### Aim of the task
Show every line in the records below that contains the word "none".

### Record set
○ ○ ○ ○

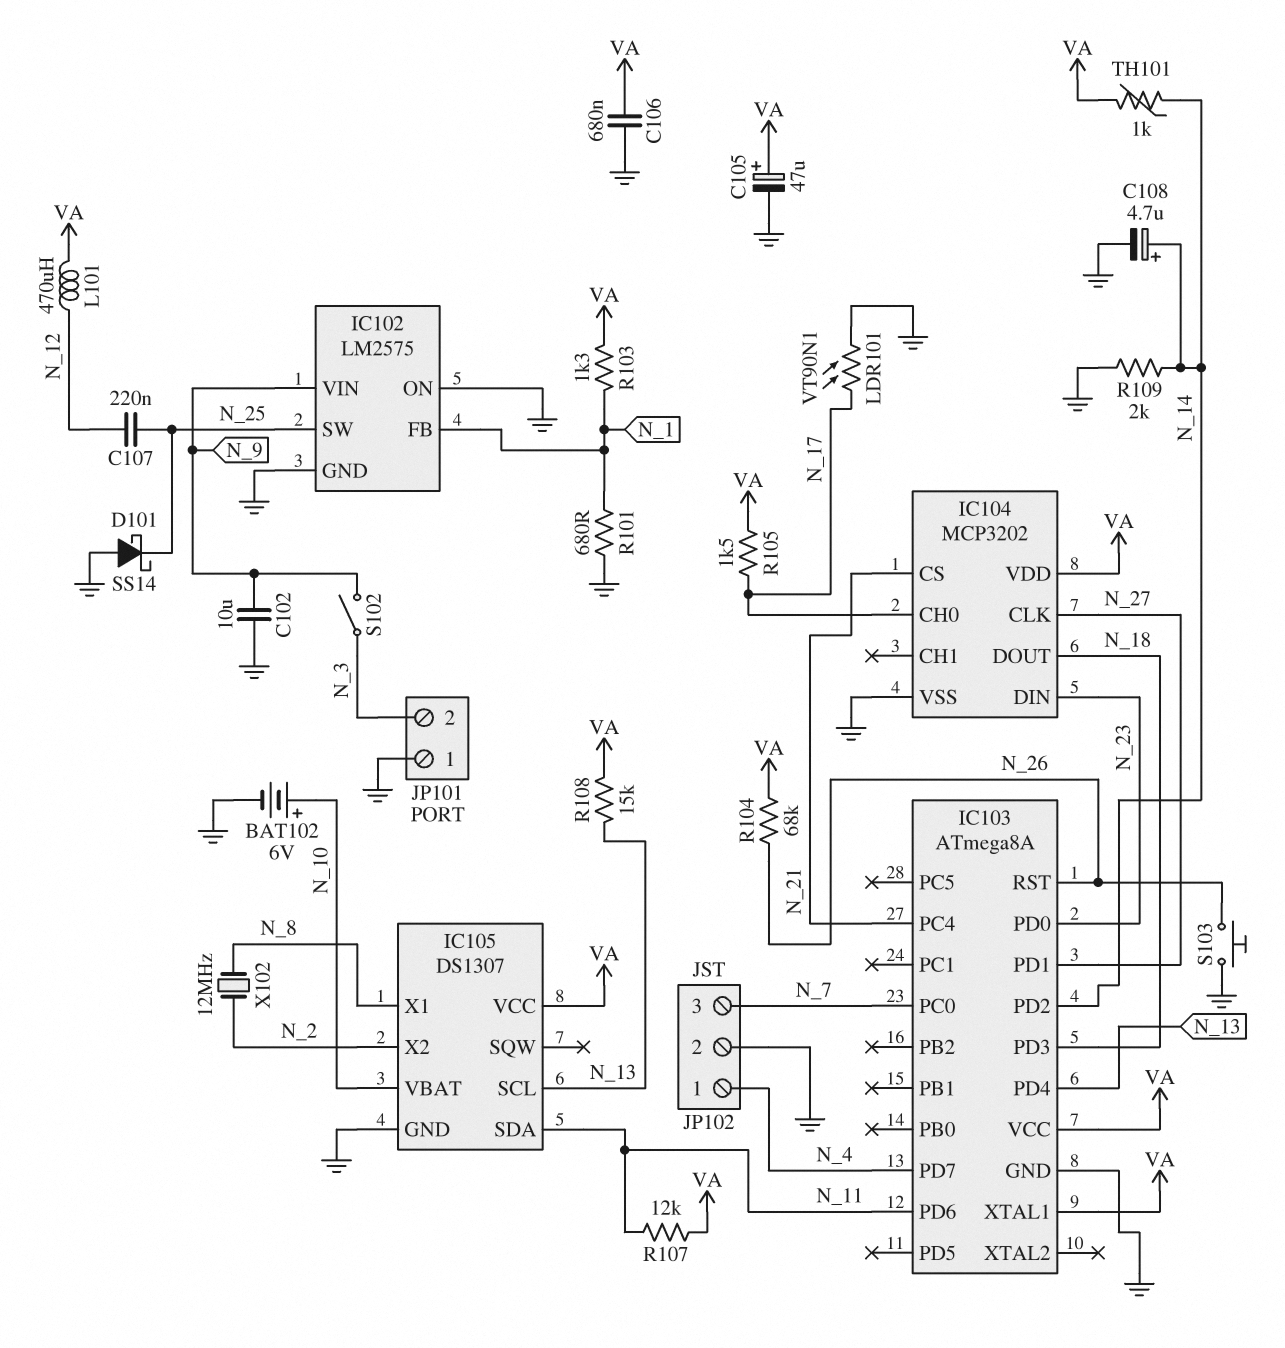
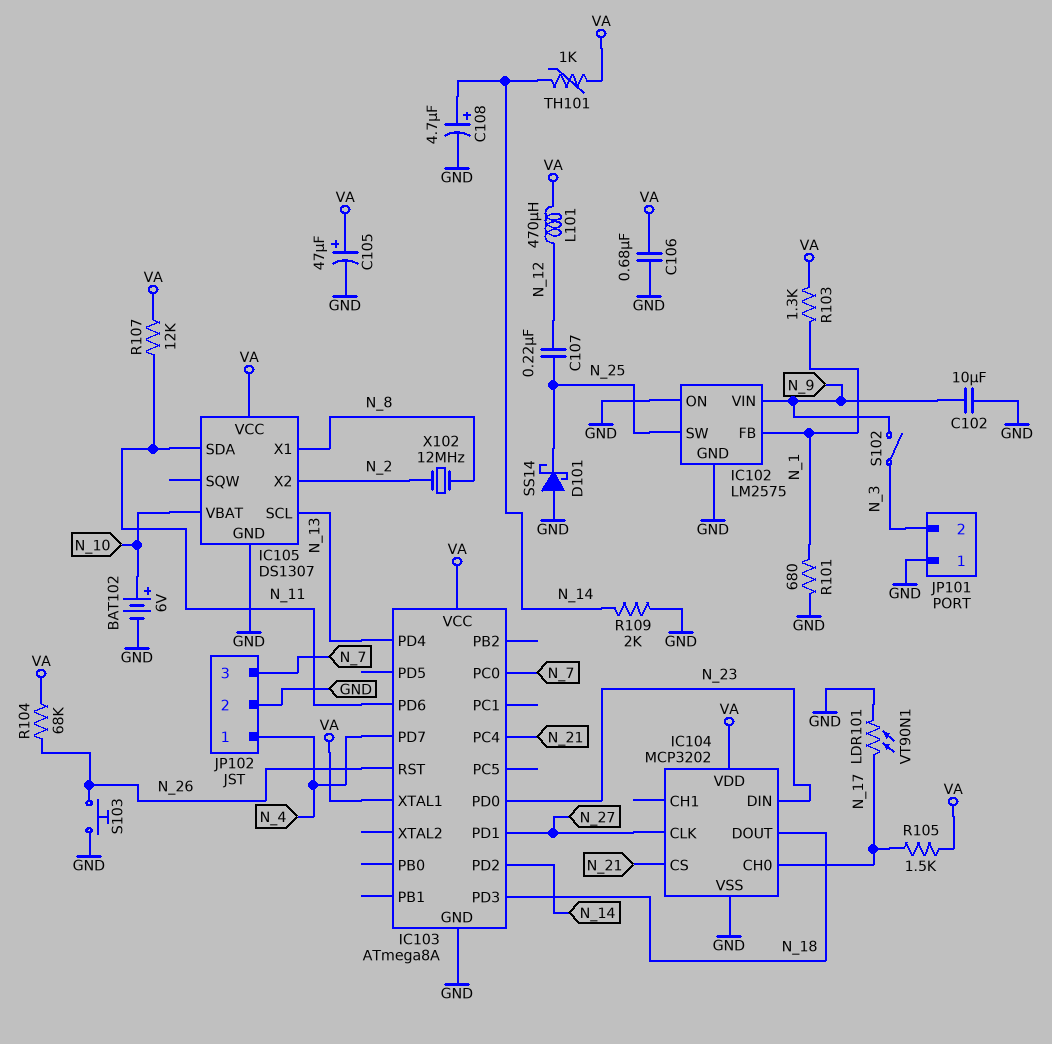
R108: 15k (N_13, VA) -> none

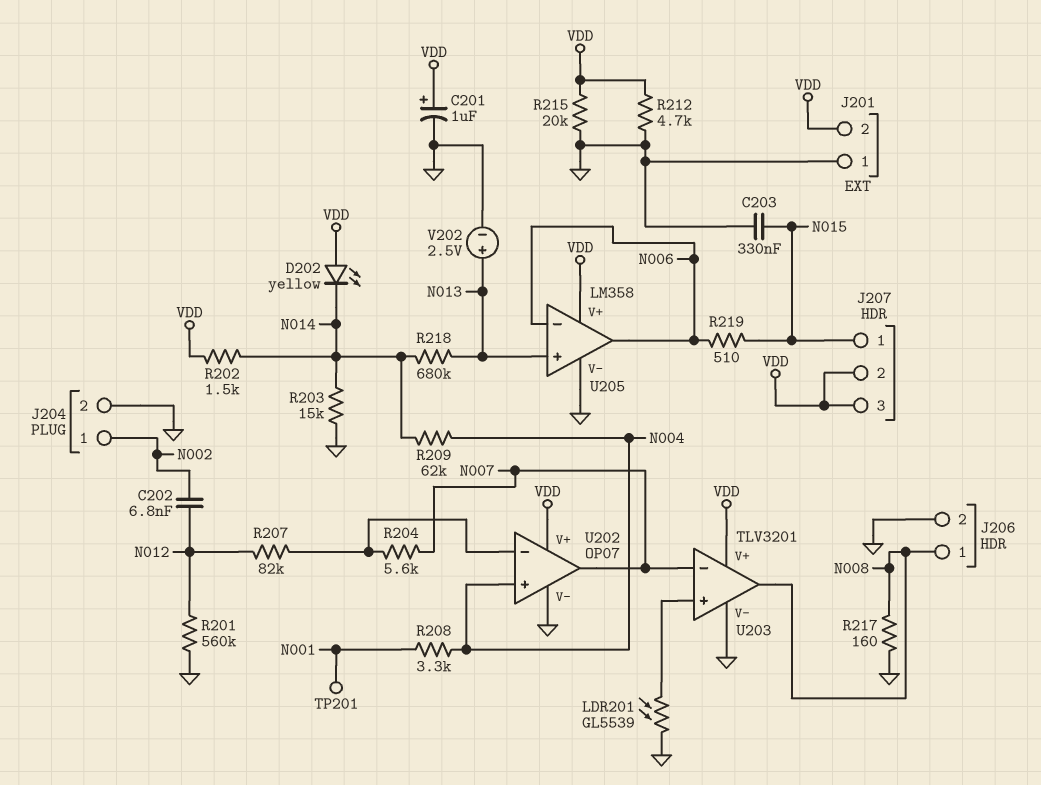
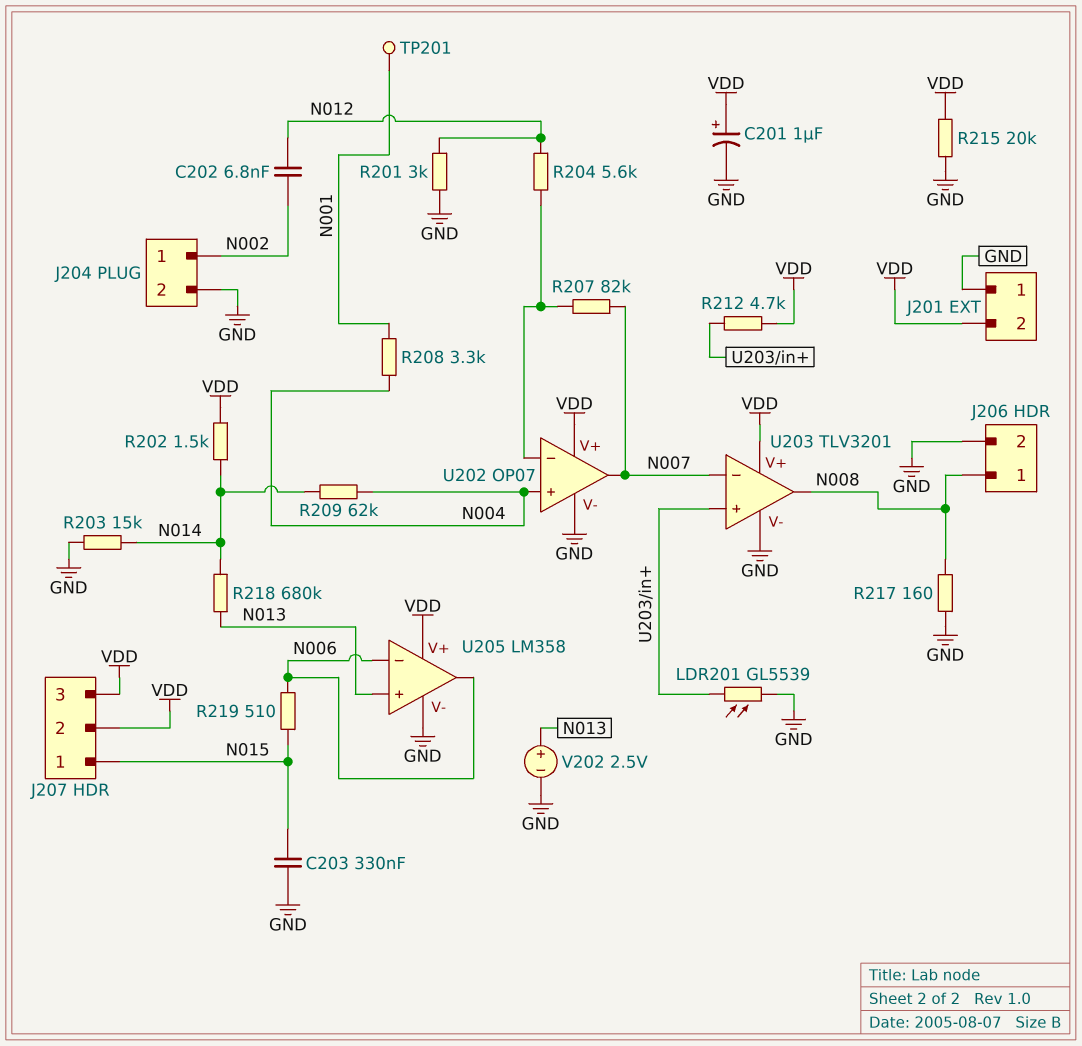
D202: LED yellow (A VDD, K N014) -> none
R201: 560k (GND, N012) -> 3k (GND, N012)
R204: 5.6k (N007, U202/in-) -> 5.6k (N012, U202/in-)
R207: 82k (N012, U202/in-) -> 82k (N007, U202/in-)
R212: 4.7k (GND, VDD) -> 4.7k (U203/in+, VDD)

○ ○ ○ ○

### Exercise output
R108: 15k (N_13, VA) -> none
D202: LED yellow (A VDD, K N014) -> none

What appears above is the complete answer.